# [The task]
In the data below, count every line that holds the string "grey" and reply with the number alone.

::: Material for this task

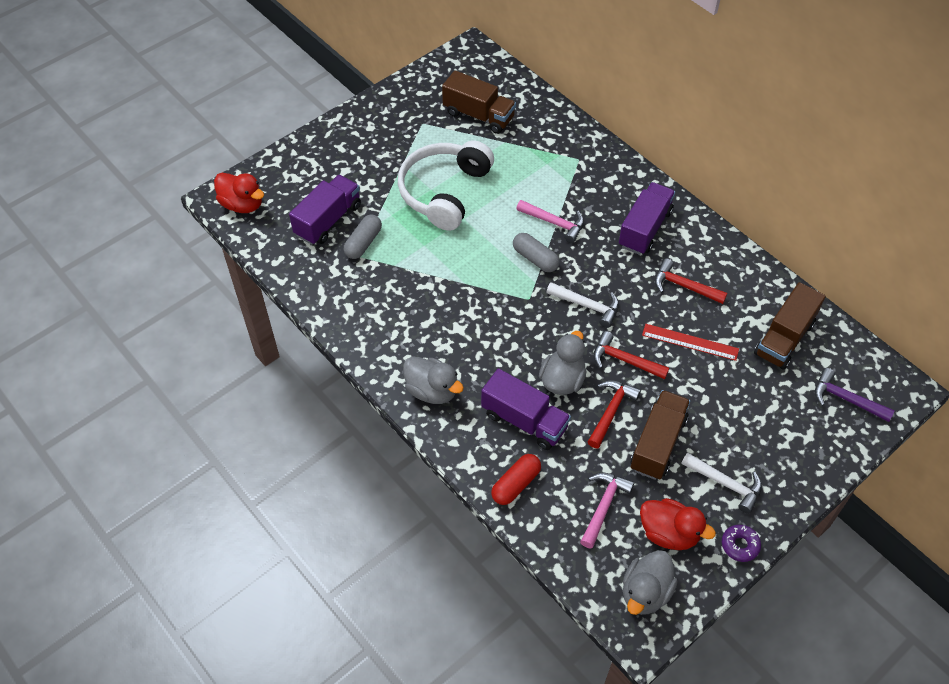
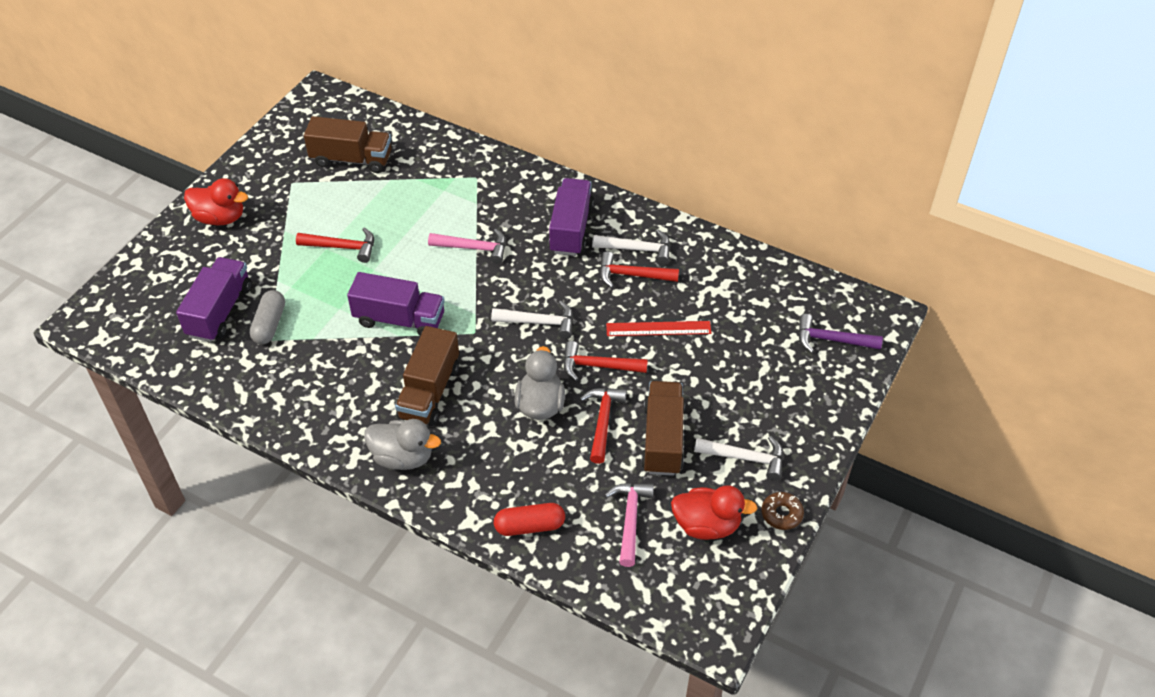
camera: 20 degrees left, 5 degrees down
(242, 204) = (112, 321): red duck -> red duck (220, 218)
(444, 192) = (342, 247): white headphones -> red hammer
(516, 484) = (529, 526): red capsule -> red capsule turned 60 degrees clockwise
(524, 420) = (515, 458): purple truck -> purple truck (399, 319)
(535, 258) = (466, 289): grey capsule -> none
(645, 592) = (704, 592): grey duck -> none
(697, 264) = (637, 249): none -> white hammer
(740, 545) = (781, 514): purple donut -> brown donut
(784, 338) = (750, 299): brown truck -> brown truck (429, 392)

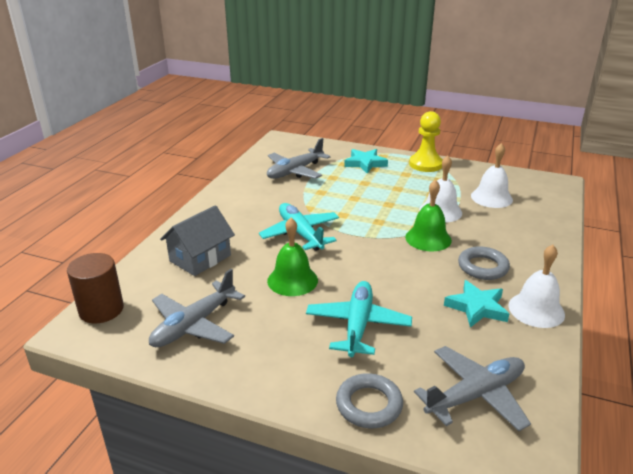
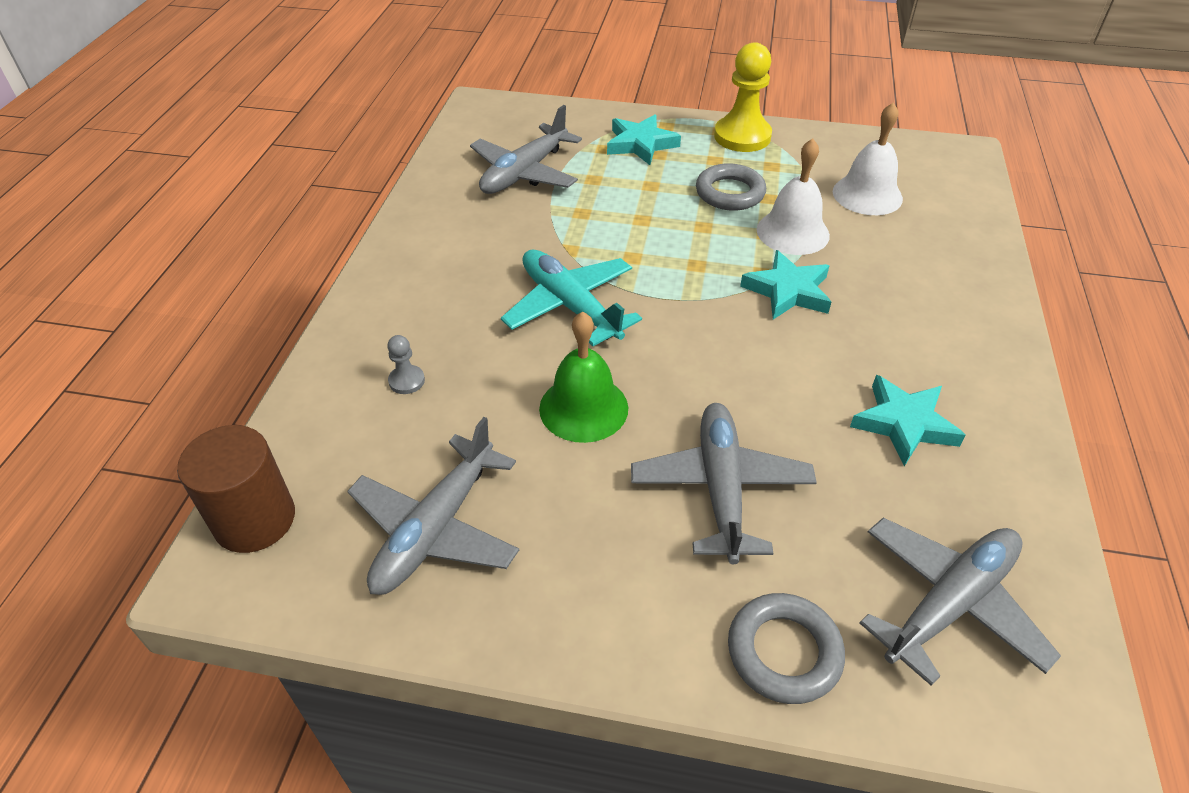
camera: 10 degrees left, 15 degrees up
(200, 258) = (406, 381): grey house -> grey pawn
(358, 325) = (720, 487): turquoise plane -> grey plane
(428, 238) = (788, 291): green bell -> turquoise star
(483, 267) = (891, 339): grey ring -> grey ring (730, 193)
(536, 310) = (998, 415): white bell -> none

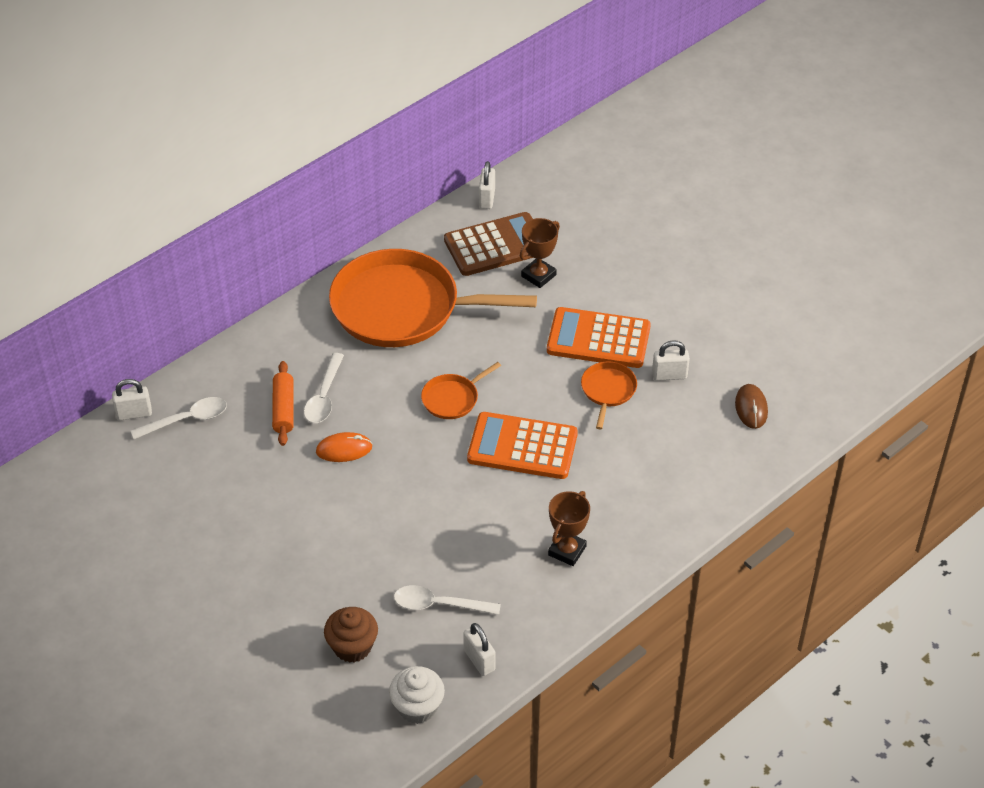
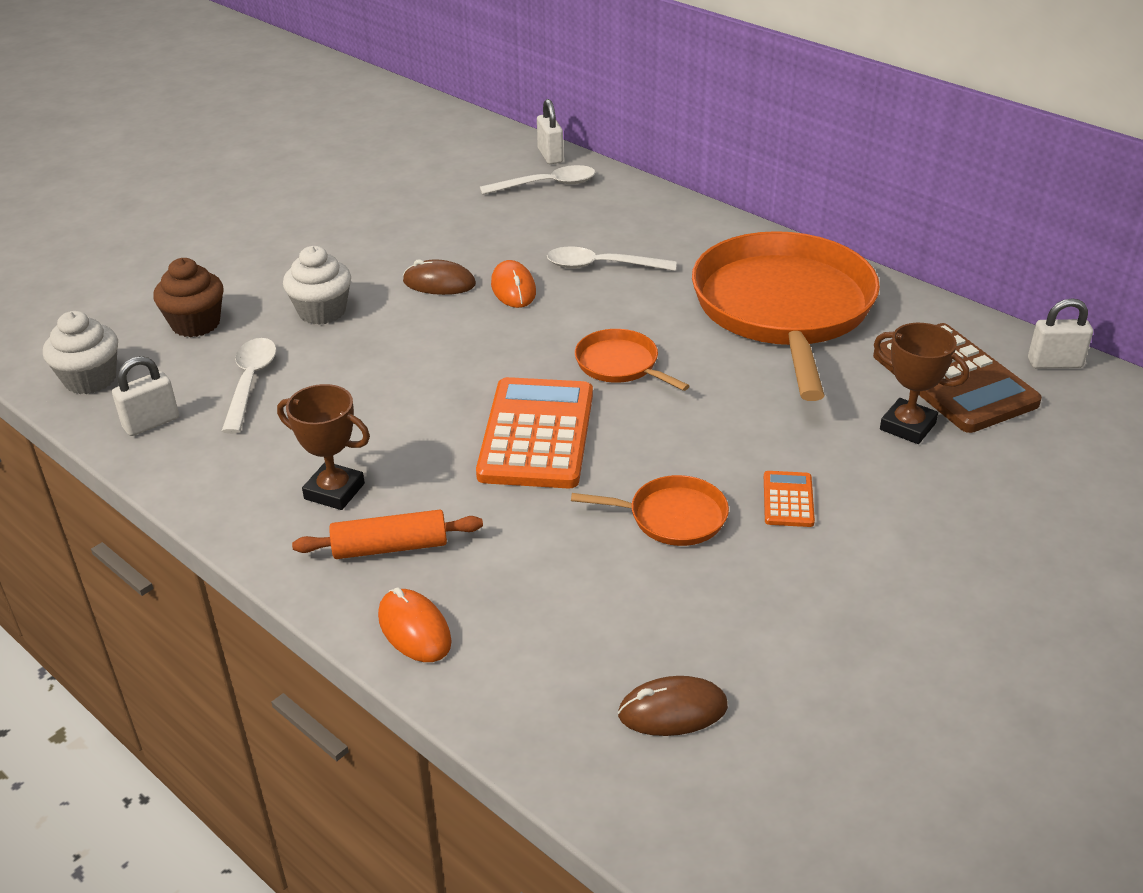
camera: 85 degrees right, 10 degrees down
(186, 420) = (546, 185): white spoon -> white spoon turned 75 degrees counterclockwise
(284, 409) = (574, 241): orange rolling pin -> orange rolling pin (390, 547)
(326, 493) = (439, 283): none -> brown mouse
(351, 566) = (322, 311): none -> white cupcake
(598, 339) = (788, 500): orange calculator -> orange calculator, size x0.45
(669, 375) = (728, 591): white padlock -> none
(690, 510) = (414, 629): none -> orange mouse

::::::

# [Solution for this task]
5